Update the data from the line containing "yellow star: rotated" through the last line, changing "rotated" to "turned" and keeping everything else the same. Leave the pictures out of your answer.

═════ Provided data

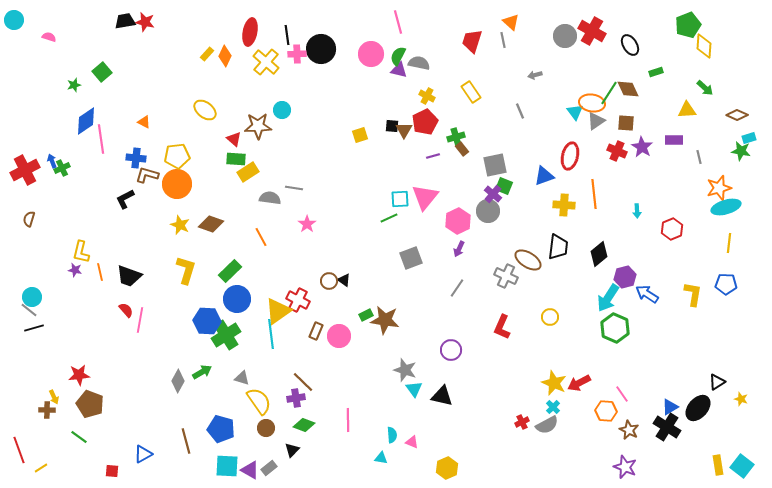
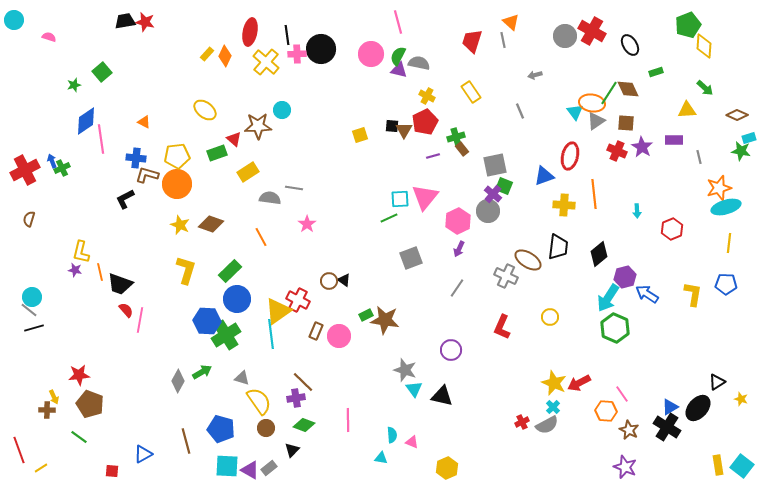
green rectangle at (236, 159): moved 19 px left, 6 px up; rotated 24 degrees counterclockwise
black trapezoid at (129, 276): moved 9 px left, 8 px down
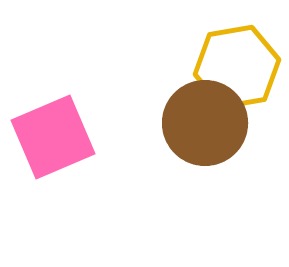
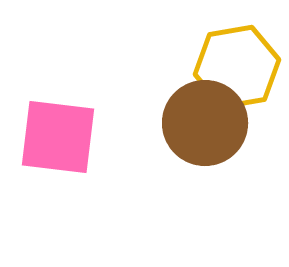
pink square: moved 5 px right; rotated 30 degrees clockwise
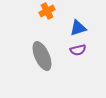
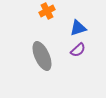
purple semicircle: rotated 28 degrees counterclockwise
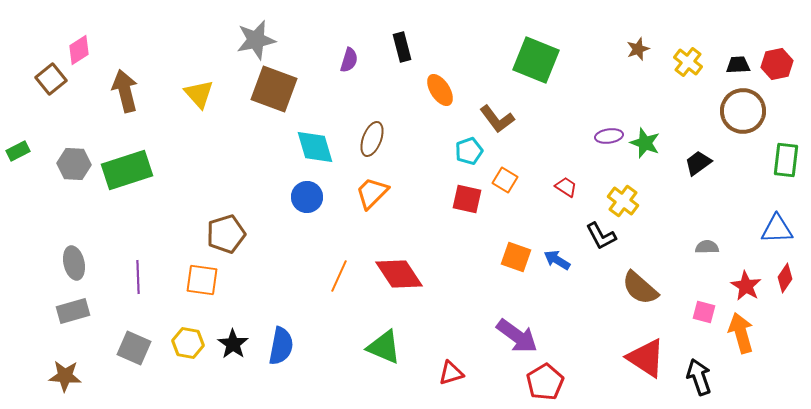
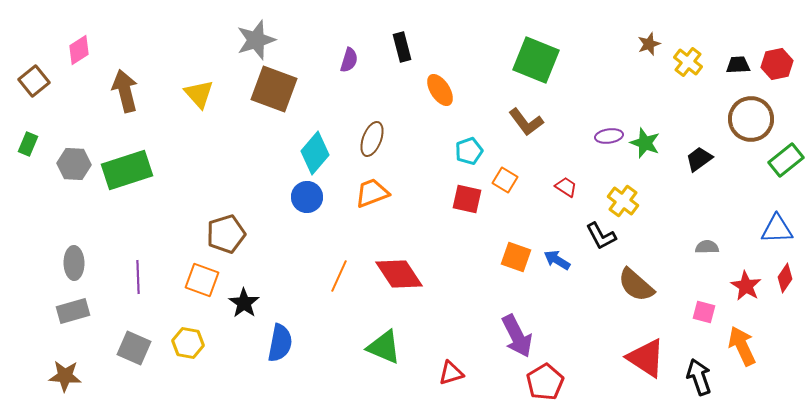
gray star at (256, 40): rotated 6 degrees counterclockwise
brown star at (638, 49): moved 11 px right, 5 px up
brown square at (51, 79): moved 17 px left, 2 px down
brown circle at (743, 111): moved 8 px right, 8 px down
brown L-shape at (497, 119): moved 29 px right, 3 px down
cyan diamond at (315, 147): moved 6 px down; rotated 57 degrees clockwise
green rectangle at (18, 151): moved 10 px right, 7 px up; rotated 40 degrees counterclockwise
green rectangle at (786, 160): rotated 44 degrees clockwise
black trapezoid at (698, 163): moved 1 px right, 4 px up
orange trapezoid at (372, 193): rotated 24 degrees clockwise
gray ellipse at (74, 263): rotated 12 degrees clockwise
orange square at (202, 280): rotated 12 degrees clockwise
brown semicircle at (640, 288): moved 4 px left, 3 px up
orange arrow at (741, 333): moved 1 px right, 13 px down; rotated 9 degrees counterclockwise
purple arrow at (517, 336): rotated 27 degrees clockwise
black star at (233, 344): moved 11 px right, 41 px up
blue semicircle at (281, 346): moved 1 px left, 3 px up
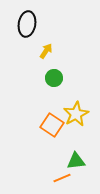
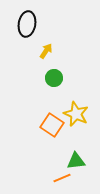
yellow star: rotated 20 degrees counterclockwise
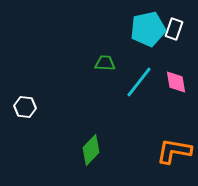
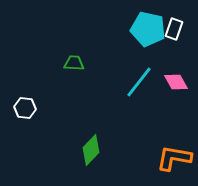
cyan pentagon: rotated 24 degrees clockwise
green trapezoid: moved 31 px left
pink diamond: rotated 20 degrees counterclockwise
white hexagon: moved 1 px down
orange L-shape: moved 7 px down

══════════

__Task answer__:
yellow star: turned 20 degrees counterclockwise
cyan pentagon: turned 24 degrees clockwise
green trapezoid: moved 31 px left
pink diamond: turned 20 degrees counterclockwise
white hexagon: moved 1 px down
orange L-shape: moved 7 px down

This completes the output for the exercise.